(The input)

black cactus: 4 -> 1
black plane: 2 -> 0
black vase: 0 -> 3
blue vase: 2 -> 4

(End The input)
(The input)

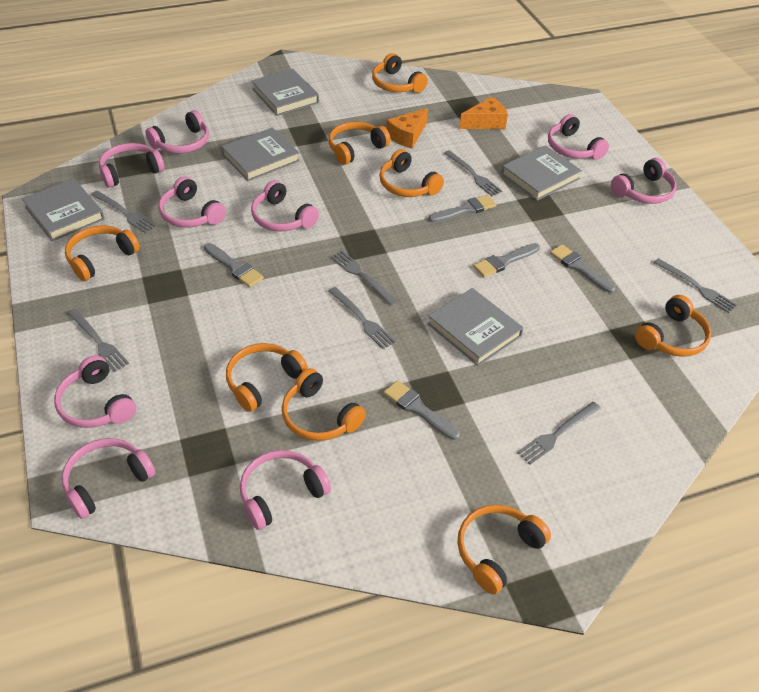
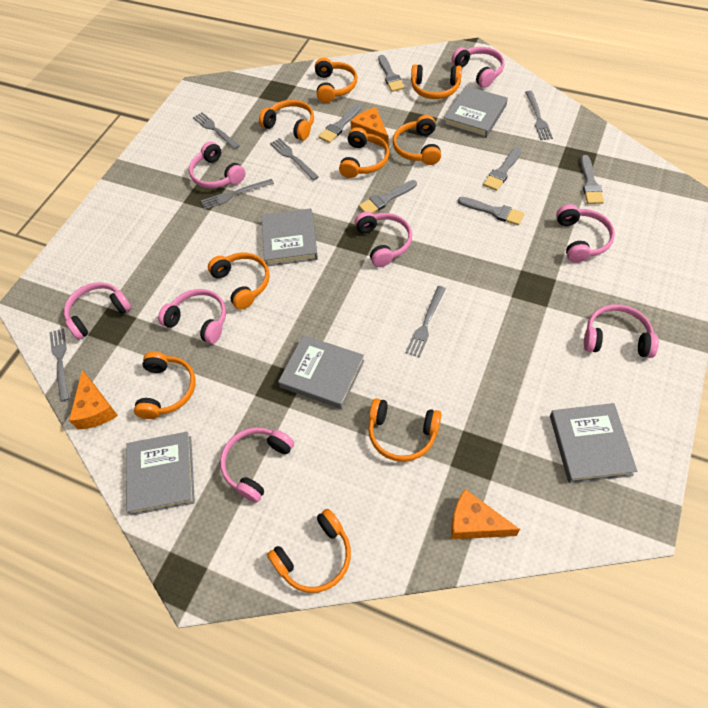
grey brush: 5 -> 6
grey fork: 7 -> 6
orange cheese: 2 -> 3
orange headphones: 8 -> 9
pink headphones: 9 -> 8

(End The input)
(The input)

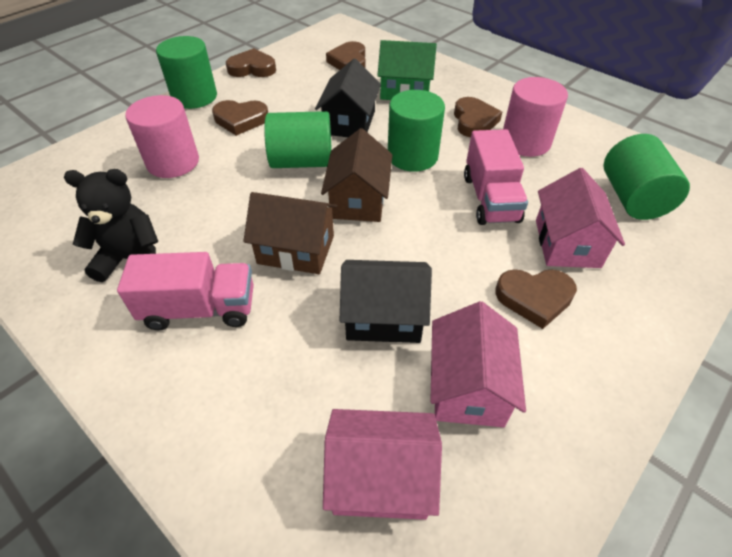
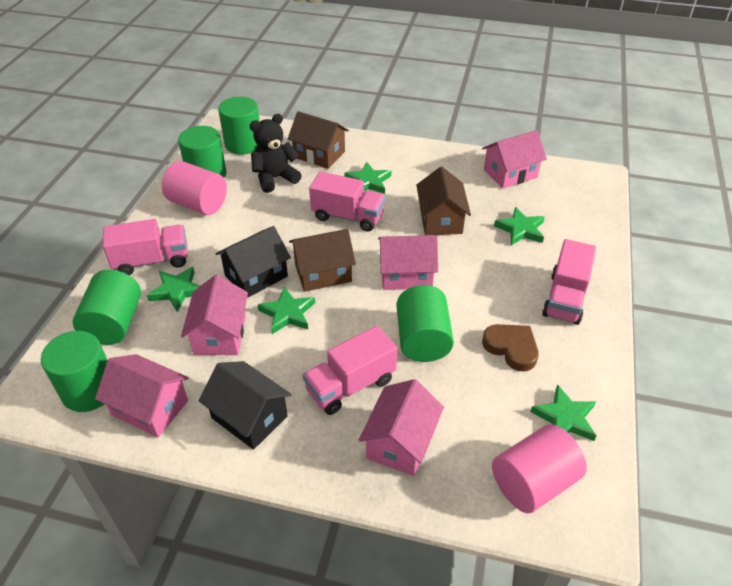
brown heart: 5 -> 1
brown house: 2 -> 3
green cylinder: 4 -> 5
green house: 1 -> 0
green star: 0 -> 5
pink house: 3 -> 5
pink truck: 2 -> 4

(End The input)

## Task to complete
Print exactly the lines above, between the one holding "black cactus: 4 -> 1" and the one holding "blue vase: 2 -> 4", inclusive, and nothing besides.

## Exercise answer
black cactus: 4 -> 1
black plane: 2 -> 0
black vase: 0 -> 3
blue vase: 2 -> 4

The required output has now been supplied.